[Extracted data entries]
-- Begin --
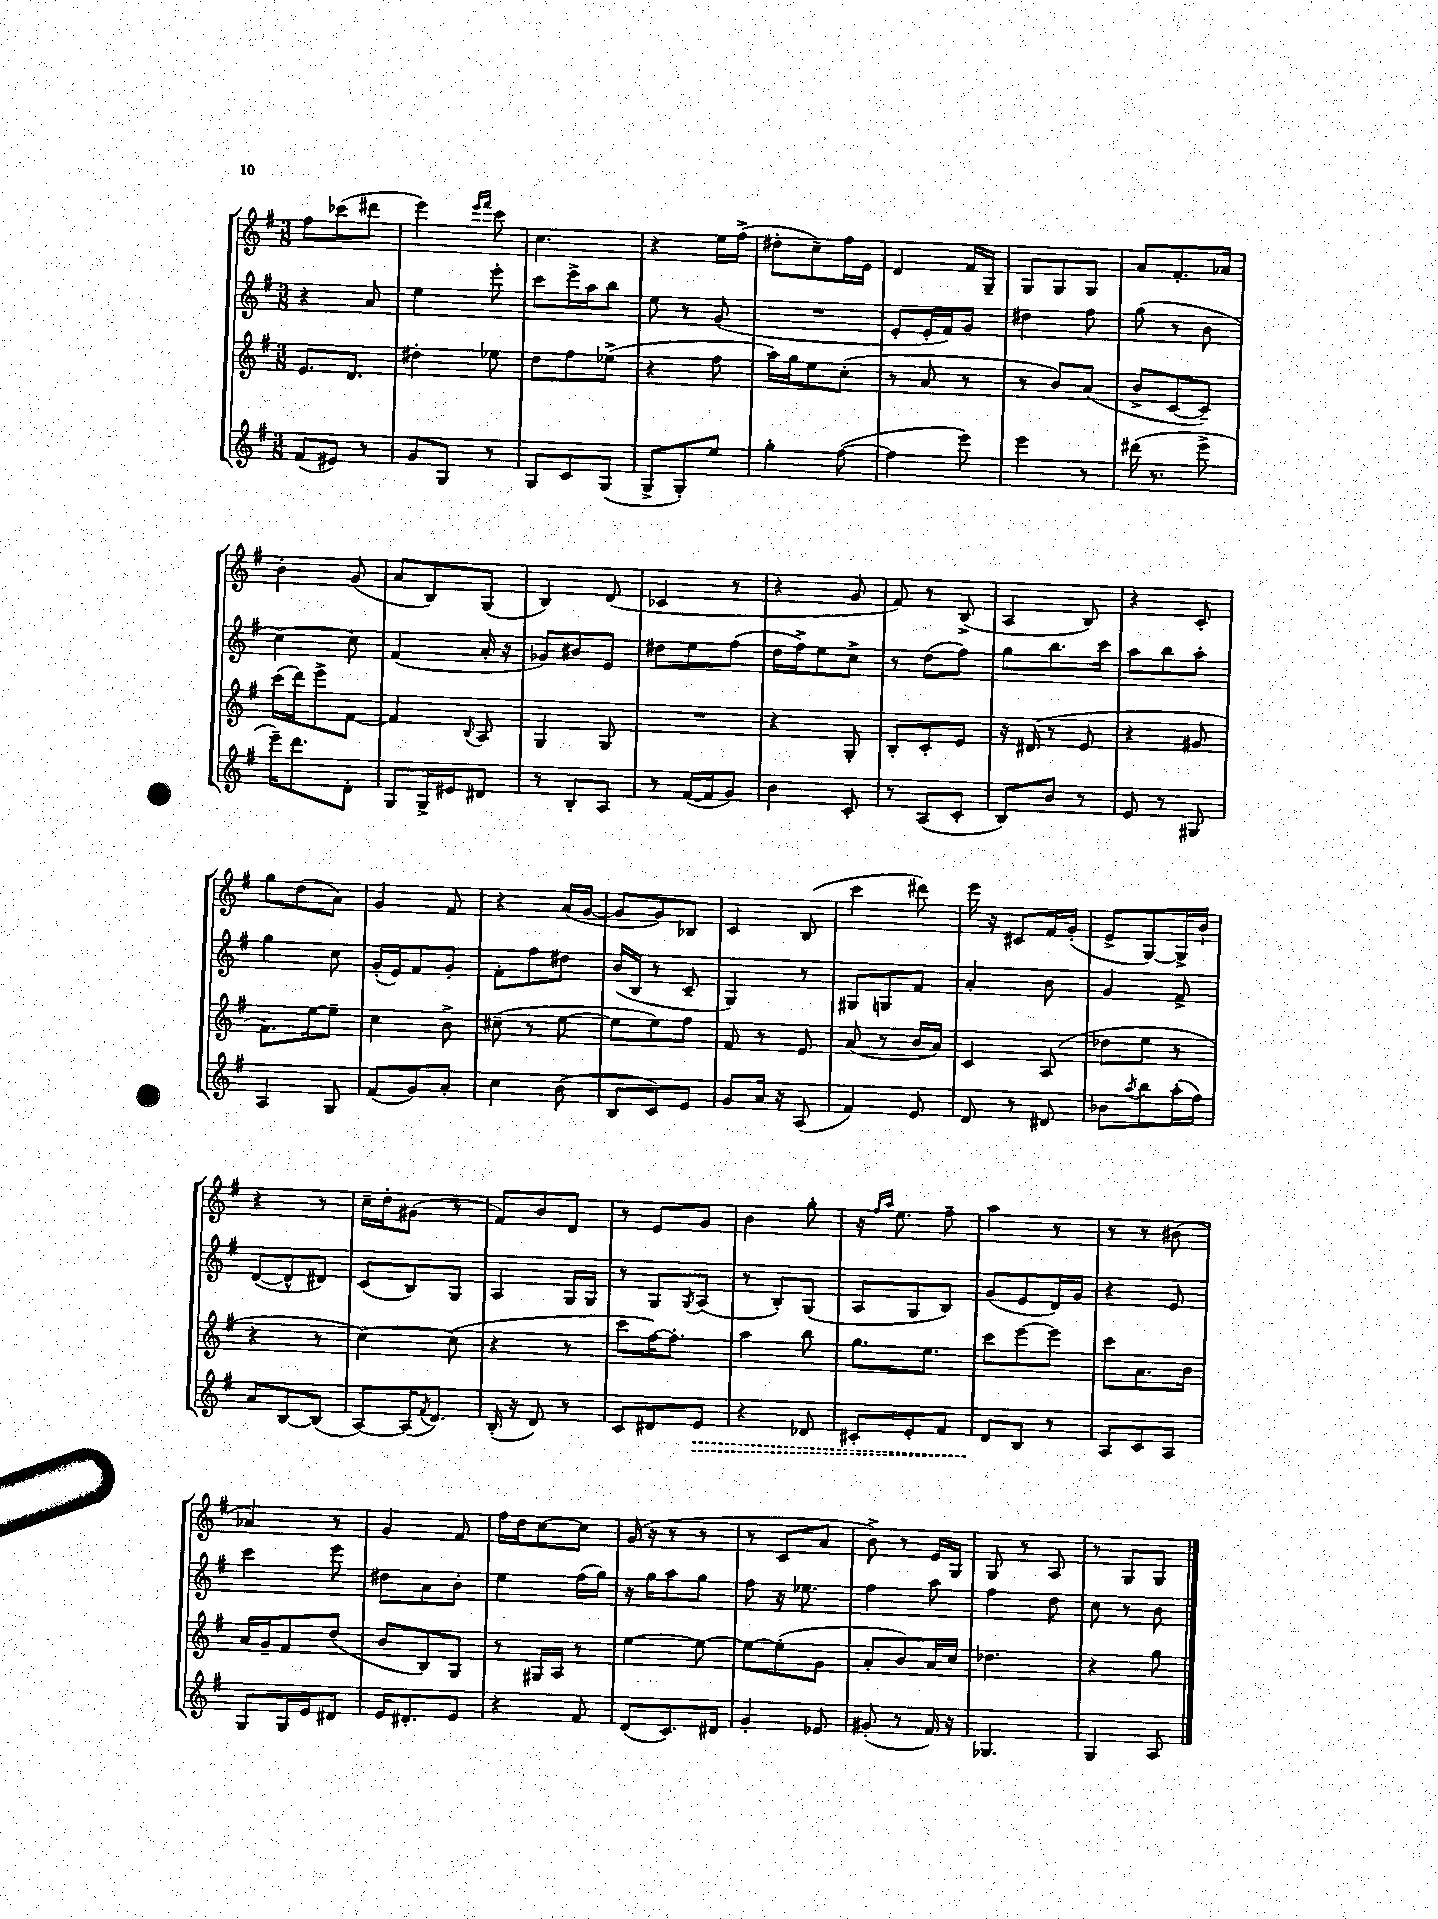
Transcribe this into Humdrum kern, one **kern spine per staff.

**kern	**dynam	**kern	**kern	**kern
*part4	*part4	*part3	*part2	*part1
*staff4	*staff4	*staff3	*staff2	*staff1
*clefG2	*	*clefG2	*clefG2	*clefG2
*k[f#]	*	*k[f#]	*k[f#]	*k[f#]
*M3/8	*	*M3/8	*M3/8	*M3/8
=8	=8	=8	=8	=8
(8f#/L	.	8.e/L	4r	8ff#\L
8e#X/J)	.	.	.	(8ccc-X\
.	.	8.d/J	.	.
8r	.	.	8a/	8ddd#X\J
=9	=9	=9	=9	=9
8g/L	.	4dd#X'\	4ee\	4eee\)
8G/J	.	.	.	.
.	.	.	.	16qqeee/LL
.	.	.	.	16qqfff#/JJ
8r	.	8ee-X\	8eee'\	8ccc\
=10	=10	=10	=10	=10
8G/L	.	8dd\L	8ccc\L	4.cc\
8c/	.	8ff#\	16eee^\L	.
.	.	.	16aa\J	.
(8G/J	.	(8ee-X^\J	8bb\J	.
=11	=11	=11	=11	=11
8G^/L	.	4r	8ee\	4r
8G'/)	.	.	8r	.
8ee/J	.	8ff#\	(8g/	16ee\LL
.	.	.	.	(16ff#^\JJ
=12	=12	=12	=12	=12
4gg'\	.	16aa\LL)	4.r	8dd#X'\L
.	.	16gg\J	.	.
.	.	8ee\	.	8cc~\)
([8ff#\	.	(8cc'\J	.	16ff#\L
.	.	.	.	16e\JJ
=13	=13	=13	=13	=13
4ff#\]	.	8r	8e'/L	4d/
.	.	8a/	16e'/L	.
.	.	.	16f#/J)	.
8eee\)	.	8r	8g/J	16f#/LL
.	.	.	.	16G~/JJ
=14	=14	=14	=14	=14
4eee\	.	8r	4dd#X\	8G/L
.	.	8b/L)	.	8G/
8r	.	(8a/J	8ff#\	8G/J
=15	=15	=15	=15	=15
(16ddd#X\	.	8b^/L	(8gg\	8a/L
8.r	.	.	.	.
.	.	[8c/	8r	8.f#'/
8eee^\	.	8c~/J])	8b\	.
.	.	.	.	16a-X/Jk
!!LO:LB:g=z
=16	=16	=16	=16	=16
16eee~\KL)	.	(16ccc\LL	[4cc\)	4b'\
8.ddd\	.	16ddd\J)	.	.
.	.	8eee^\	.	.
8d'\J	.	[8f#\J	8cc\]	(8g/
=17	=17	=17	=17	=17
8G/L	.	4f#/]	(4f#/	8a/L
16G^/L	.	.	.	8B/)
16e#X/J	.	.	.	.
.	.	8qqB/	.	.
8d#X/J	.	8A/	16a'/	(8G/J
.	.	.	16r	.
=18	=18	=18	=18	=18
8r	.	4G/	8g-X/L)	4B/)
8B'/L	.	.	8b#X/	.
8A/J	.	8G/	8e/J	(8d/
=19	=19	=19	=19	=19
8r	.	4.r	8dd#X\L	4c-X/
([16f#/LL	.	.	8ee\	.
16f#/J]	.	.	.	.
8g/J)	.	.	(8ff#\J	8r
=20	=20	=20	=20	=20
4b\	.	4r	16dd\LL	4r
.	.	.	16ff#^\J)	.
.	.	.	8ee\	.
8c'/	.	8G'/	8cc^\J	8g/
=21	=21	=21	=21	=21
8r	.	8B'/L	8r	8f#/)
(8A/L	.	8c'/	(8dd\L	8r
8c'/J	.	8e/J	8ff#\J)	(8B^/
=22	=22	=22	=22	=22
8B/L)	.	16r	8gg\L	4A/
.	.	(16d#X/	.	.
8b/J	.	8r	8.bb\	.
8r	.	8e/	.	8B/)
.	.	.	16ccc\Jk	.
=23	=23	=23	=23	=23
8e/	.	4r	8aa\L	4r
8r	.	.	8bb\	.
8G#X/	.	8g#X/	8aa'\J	8c'/
!!LO:LB:g=z
=24	=24	=24	=24	=24
4A/	.	8.f#\L)	4gg\	8gg\L
.	.	.	.	(8dd\
.	.	[16ee\k	.	.
8G/	.	8ee~\J]	8cc\	8a\J)
=25	=25	=25	=25	=25
(8f#/L	.	4cc\	(16g'/LL	4g/
.	.	.	16e/J)	.
8g/)	.	.	8f#/	.
8a'/J	.	8b^\	8g'/J	8f#/
=26	=26	=26	=26	=26
4cc\	.	(8cc#X~\	8f#'\L	4r
.	.	8r	8ff#\	.
(8b\	.	[8ee\	8dd#X\J	(16a/LL
.	.	.	.	[16g/JJ
=27	=27	=27	=27	=27
8B/L	.	8ee\L]	(16b/LL	8g/L]
.	.	.	16B/JJ	.
8c/)	.	8ee\)	8r	8g/)
8e/J	.	8ff#\J	8c~/	8B-X/J
=28	=28	=28	=28	=28
8g/L	.	8f#/	4G/)	4c/
16a/Jk	.	8r	.	.
16r	.	.	.	.
(8A/	.	8e/	8r	(8B/
=29	=29	=29	=29	=29
4f#/)	.	(8a/	8G#X/L	4ccc\
.	.	8r	8Gn/	.
8e/	.	16b/LL	8f#/J	8ddd#X\)
.	.	16a/JJ)	.	.
=30	=30	=30	=30	=30
8d/	.	4c/	4a'/	16eee\
.	.	.	.	16r
8r	.	.	.	8c#X/L
8d#X/	.	(8A/	8b\	16f#/L
.	.	.	.	(16g'/JJ
=31	=31	=31	=31	=31
8b-X\L	.	8dd-X\L	4g/	8e^/L
8qaa/	.	.	.	.
8bb\	.	8ee\J	.	[8G/)
(16aa'\L	.	8r	8f#^/	16G^/L]
16ff#\JJ)	.	.	.	16b`/JJ
!!LO:LB:g=z
=32	=32	=32	=32	=32
8a/L	.	4r	([8d/L	4r
[8B/	.	.	8d^^/]	.
(8B/J]	.	8r	8d#X/J)	8r
=33	=33	=33	=33	=33
[8A/L)	.	[4cc\)	(8c/L	16cc~\LL
.	.	.	.	16dd'\J
(16A/K]	.	.	8B/)	(8g#X\J
8qf#/	.	.	.	.
8.d/J)	.	.	.	.
.	.	(8cc\]	8G/J	8r
=34	=34	=34	=34	=34
(16B'/	.	4r	4A/	8f#/L)
16r	.	.	.	.
8d/)	.	.	.	8b/
8r	.	8r	16G/LL	8d/J
.	.	.	16G/JJ	.
=35	=35	=35	=35	=35
8c/L	.	8ccc\L	8r	8r
8d#X/	.	[16ff#\K)	8G/L	8e/L
.	.	8.ff#'\J]	.	.
.	.	.	8qG/	.
!	!LO:HP:b	!	!	!
8e/J	>	.	(8A/J	8g/J
=36	=36	=36	=36	=36
4r	.	4aa\	8r	4b\
.	.	.	8B'/L)	.
8d-X/	.	8bb\	(8G/J	8gg'\
=37	=37	=37	=37	=37
8c#X'/L	.	8.gg\L	8A/L	16r
.	.	.	.	16qqff#/LL
.	.	.	.	16qqaa/JJ
.	.	.	.	8.ee\
8e'/	.	.	8G/	.
.	.	8.ee\J	.	.
8f#/J	.	.	8B/J)	8ff#~\
=38	=38	=38	=38	=38
8d/L	.	8ccc\L	(8g/L	4aa\
8B/J	]	[8eee\	8e/	.
8r	.	8eee\J]	16d/L)	8r
.	.	.	16g/JJ	.
=39	=39	=39	=39	=39
8A/L	.	8ccc\L	4r	8r
8c/	.	8.a\	.	8r
8A/J	.	.	8e/	(8b#X\
.	.	16b\Jk	.	.
!!LO:LB:g=z
=40	=40	=40	=40	=40
8G/L	.	16a/LL	4ccc\	4a-X/)
.	.	16g~/J	.	.
16G/L	.	8f#/	.	.
16e/J	.	.	.	.
8d#X/J	.	(8dd/J	8eee\	8r
=41	=41	=41	=41	=41
16e/KL	.	8b/L	8dd#X\L	4g/
8.d#X'/	.	.	.	.
.	.	8B/)	8a\	.
8e/J	.	8G/J	8b'\J	8f#/
=42	=42	=42	=42	=42
4r	.	8r	4ee\	16ff#\LL
.	.	.	.	16dd\J
.	.	16G#X/LL	.	[8cc\
.	.	16A/JJ	.	.
8f#/	.	8r	(16ff#\LL	8cc\J]
.	.	.	16gg\JJ)	.
=43	=43	=43	=43	=43
(8d/L	.	[4ee\	16r	(16g/
.	.	.	16gg\KL	16r
8.c/)	.	.	8aa\	8r
.	.	8ee\_	8gg\J	8r
16d#X/Jk	.	.	.	.
=44	=44	=44	=44	=44
4g'/	.	8ee\L_	8ff#\	8r
.	.	(8ee'\]	16r	8c/L
.	.	.	8.ee-X\	.
8e-X/	.	8g\J	.	8a/J
=45	=45	=45	=45	=45
(8g#X'/	.	8a'/L	4ff#\	8b^\)
8r	.	8b/)	.	8r
16f#/)	.	16a/L	8aa\	16e/LL
16r	.	16cc/JJ	.	16G/JJ
=46	=46	=46	=46	=46
4.G-X/	.	4.dd-X\	4ff#\	8G/
.	.	.	.	8r
.	.	.	8dd\	8A/
=47	=47	=47	=47	=47
4G/	.	4r	8cc\	8r
.	.	.	8r	8G/L
8A/	.	8gg\	8b\	8G/J
==	==	==	==	==
*-	*-	*-	*-	*-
-- End --
### STATED TASK
Please show every line in the entries above that contains the string "kern".

### EXERCISE RESULT
Transcribe this into Humdrum kern, one **kern spine per staff.
**kern	**dynam	**kern	**kern	**kern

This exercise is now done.